Transcribe the following material verbatim, reproducing every line without alteration.

** Start of Dataset excerpts **

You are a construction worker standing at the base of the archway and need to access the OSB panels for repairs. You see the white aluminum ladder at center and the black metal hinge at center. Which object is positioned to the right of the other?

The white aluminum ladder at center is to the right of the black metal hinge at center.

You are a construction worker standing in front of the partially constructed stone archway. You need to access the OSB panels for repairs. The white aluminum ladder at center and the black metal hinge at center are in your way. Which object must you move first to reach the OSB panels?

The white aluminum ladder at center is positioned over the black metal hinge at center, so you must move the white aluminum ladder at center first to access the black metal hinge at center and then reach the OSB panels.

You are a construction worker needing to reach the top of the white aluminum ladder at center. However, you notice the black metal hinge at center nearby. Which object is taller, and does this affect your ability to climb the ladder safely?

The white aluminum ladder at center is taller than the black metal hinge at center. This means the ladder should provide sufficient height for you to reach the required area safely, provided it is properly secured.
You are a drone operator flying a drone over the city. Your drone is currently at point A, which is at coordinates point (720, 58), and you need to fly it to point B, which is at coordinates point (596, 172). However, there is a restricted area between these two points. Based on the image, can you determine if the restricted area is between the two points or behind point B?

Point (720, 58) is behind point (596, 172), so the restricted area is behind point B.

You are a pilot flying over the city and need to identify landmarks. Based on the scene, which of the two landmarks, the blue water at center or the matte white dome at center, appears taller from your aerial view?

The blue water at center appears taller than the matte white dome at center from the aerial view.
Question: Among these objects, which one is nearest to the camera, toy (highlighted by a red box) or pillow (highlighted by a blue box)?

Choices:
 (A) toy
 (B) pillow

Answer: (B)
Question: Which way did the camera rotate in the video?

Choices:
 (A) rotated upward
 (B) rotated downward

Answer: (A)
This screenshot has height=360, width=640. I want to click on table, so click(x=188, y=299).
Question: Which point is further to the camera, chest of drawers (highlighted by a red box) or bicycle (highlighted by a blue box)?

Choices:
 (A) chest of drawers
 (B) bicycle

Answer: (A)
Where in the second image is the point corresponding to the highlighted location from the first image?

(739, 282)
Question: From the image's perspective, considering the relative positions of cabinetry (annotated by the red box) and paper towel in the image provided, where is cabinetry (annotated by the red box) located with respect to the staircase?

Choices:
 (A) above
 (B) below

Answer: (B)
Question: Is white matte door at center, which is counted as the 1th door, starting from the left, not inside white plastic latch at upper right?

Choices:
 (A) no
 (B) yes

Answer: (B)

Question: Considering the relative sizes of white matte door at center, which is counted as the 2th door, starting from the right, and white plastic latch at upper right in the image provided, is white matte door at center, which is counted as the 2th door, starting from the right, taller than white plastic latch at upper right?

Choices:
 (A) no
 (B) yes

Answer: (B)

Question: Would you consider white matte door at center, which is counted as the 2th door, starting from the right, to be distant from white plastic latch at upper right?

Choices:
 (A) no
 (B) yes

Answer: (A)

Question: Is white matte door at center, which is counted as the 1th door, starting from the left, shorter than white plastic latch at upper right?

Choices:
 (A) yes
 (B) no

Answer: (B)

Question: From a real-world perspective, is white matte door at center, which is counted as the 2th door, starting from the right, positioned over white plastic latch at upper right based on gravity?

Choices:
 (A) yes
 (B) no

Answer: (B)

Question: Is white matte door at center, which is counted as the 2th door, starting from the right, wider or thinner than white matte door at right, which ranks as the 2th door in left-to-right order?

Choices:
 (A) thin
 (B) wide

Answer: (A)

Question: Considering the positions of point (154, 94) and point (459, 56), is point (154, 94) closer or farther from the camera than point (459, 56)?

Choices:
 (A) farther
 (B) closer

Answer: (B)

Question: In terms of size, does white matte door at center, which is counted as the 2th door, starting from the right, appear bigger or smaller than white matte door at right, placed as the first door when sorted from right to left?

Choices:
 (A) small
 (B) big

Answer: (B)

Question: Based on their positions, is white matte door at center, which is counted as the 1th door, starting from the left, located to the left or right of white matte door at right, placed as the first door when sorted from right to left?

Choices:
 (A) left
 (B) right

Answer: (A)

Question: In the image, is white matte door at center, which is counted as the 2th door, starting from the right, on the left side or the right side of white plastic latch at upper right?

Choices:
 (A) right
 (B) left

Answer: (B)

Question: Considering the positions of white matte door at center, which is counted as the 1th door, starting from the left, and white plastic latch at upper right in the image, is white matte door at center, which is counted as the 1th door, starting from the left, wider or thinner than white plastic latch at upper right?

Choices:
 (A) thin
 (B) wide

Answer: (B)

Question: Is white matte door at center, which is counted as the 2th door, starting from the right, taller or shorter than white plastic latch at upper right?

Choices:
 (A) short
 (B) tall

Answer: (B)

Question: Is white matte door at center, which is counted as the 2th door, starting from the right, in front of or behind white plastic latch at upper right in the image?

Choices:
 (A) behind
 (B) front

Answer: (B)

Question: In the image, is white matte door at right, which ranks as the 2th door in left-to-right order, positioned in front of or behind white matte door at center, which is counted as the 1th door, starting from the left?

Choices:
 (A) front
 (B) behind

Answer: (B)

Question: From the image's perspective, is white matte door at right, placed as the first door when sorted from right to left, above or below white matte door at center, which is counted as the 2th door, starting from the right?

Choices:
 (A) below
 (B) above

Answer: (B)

** End of Dataset excerpts **

• **Final result**:
You are a construction worker standing at the base of the archway and need to access the OSB panels for repairs. You see the white aluminum ladder at center and the black metal hinge at center. Which object is positioned to the right of the other?

The white aluminum ladder at center is to the right of the black metal hinge at center.

You are a construction worker standing in front of the partially constructed stone archway. You need to access the OSB panels for repairs. The white aluminum ladder at center and the black metal hinge at center are in your way. Which object must you move first to reach the OSB panels?

The white aluminum ladder at center is positioned over the black metal hinge at center, so you must move the white aluminum ladder at center first to access the black metal hinge at center and then reach the OSB panels.

You are a construction worker needing to reach the top of the white aluminum ladder at center. However, you notice the black metal hinge at center nearby. Which object is taller, and does this affect your ability to climb the ladder safely?

The white aluminum ladder at center is taller than the black metal hinge at center. This means the ladder should provide sufficient height for you to reach the required area safely, provided it is properly secured.
You are a drone operator flying a drone over the city. Your drone is currently at point A, which is at coordinates point (720, 58), and you need to fly it to point B, which is at coordinates point (596, 172). However, there is a restricted area between these two points. Based on the image, can you determine if the restricted area is between the two points or behind point B?

Point (720, 58) is behind point (596, 172), so the restricted area is behind point B.

You are a pilot flying over the city and need to identify landmarks. Based on the scene, which of the two landmarks, the blue water at center or the matte white dome at center, appears taller from your aerial view?

The blue water at center appears taller than the matte white dome at center from the aerial view.
Question: Among these objects, which one is nearest to the camera, toy (highlighted by a red box) or pillow (highlighted by a blue box)?

Choices:
 (A) toy
 (B) pillow

Answer: (B)
Question: Which way did the camera rotate in the video?

Choices:
 (A) rotated upward
 (B) rotated downward

Answer: (A)
This screenshot has height=360, width=640. I want to click on table, so click(x=188, y=299).
Question: Which point is further to the camera, chest of drawers (highlighted by a red box) or bicycle (highlighted by a blue box)?

Choices:
 (A) chest of drawers
 (B) bicycle

Answer: (A)
Where in the second image is the point corresponding to the highlighted location from the first image?

(739, 282)
Question: From the image's perspective, considering the relative positions of cabinetry (annotated by the red box) and paper towel in the image provided, where is cabinetry (annotated by the red box) located with respect to the staircase?

Choices:
 (A) above
 (B) below

Answer: (B)
Question: Is white matte door at center, which is counted as the 1th door, starting from the left, not inside white plastic latch at upper right?

Choices:
 (A) no
 (B) yes

Answer: (B)

Question: Considering the relative sizes of white matte door at center, which is counted as the 2th door, starting from the right, and white plastic latch at upper right in the image provided, is white matte door at center, which is counted as the 2th door, starting from the right, taller than white plastic latch at upper right?

Choices:
 (A) no
 (B) yes

Answer: (B)

Question: Would you consider white matte door at center, which is counted as the 2th door, starting from the right, to be distant from white plastic latch at upper right?

Choices:
 (A) no
 (B) yes

Answer: (A)

Question: Is white matte door at center, which is counted as the 1th door, starting from the left, shorter than white plastic latch at upper right?

Choices:
 (A) yes
 (B) no

Answer: (B)

Question: From a real-world perspective, is white matte door at center, which is counted as the 2th door, starting from the right, positioned over white plastic latch at upper right based on gravity?

Choices:
 (A) yes
 (B) no

Answer: (B)

Question: Is white matte door at center, which is counted as the 2th door, starting from the right, wider or thinner than white matte door at right, which ranks as the 2th door in left-to-right order?

Choices:
 (A) thin
 (B) wide

Answer: (A)

Question: Considering the positions of point (154, 94) and point (459, 56), is point (154, 94) closer or farther from the camera than point (459, 56)?

Choices:
 (A) farther
 (B) closer

Answer: (B)

Question: In terms of size, does white matte door at center, which is counted as the 2th door, starting from the right, appear bigger or smaller than white matte door at right, placed as the first door when sorted from right to left?

Choices:
 (A) small
 (B) big

Answer: (B)

Question: Based on their positions, is white matte door at center, which is counted as the 1th door, starting from the left, located to the left or right of white matte door at right, placed as the first door when sorted from right to left?

Choices:
 (A) left
 (B) right

Answer: (A)

Question: In the image, is white matte door at center, which is counted as the 2th door, starting from the right, on the left side or the right side of white plastic latch at upper right?

Choices:
 (A) right
 (B) left

Answer: (B)

Question: Considering the positions of white matte door at center, which is counted as the 1th door, starting from the left, and white plastic latch at upper right in the image, is white matte door at center, which is counted as the 1th door, starting from the left, wider or thinner than white plastic latch at upper right?

Choices:
 (A) thin
 (B) wide

Answer: (B)

Question: Is white matte door at center, which is counted as the 2th door, starting from the right, taller or shorter than white plastic latch at upper right?

Choices:
 (A) short
 (B) tall

Answer: (B)

Question: Is white matte door at center, which is counted as the 2th door, starting from the right, in front of or behind white plastic latch at upper right in the image?

Choices:
 (A) behind
 (B) front

Answer: (B)

Question: In the image, is white matte door at right, which ranks as the 2th door in left-to-right order, positioned in front of or behind white matte door at center, which is counted as the 1th door, starting from the left?

Choices:
 (A) front
 (B) behind

Answer: (B)

Question: From the image's perspective, is white matte door at right, placed as the first door when sorted from right to left, above or below white matte door at center, which is counted as the 2th door, starting from the right?

Choices:
 (A) below
 (B) above

Answer: (B)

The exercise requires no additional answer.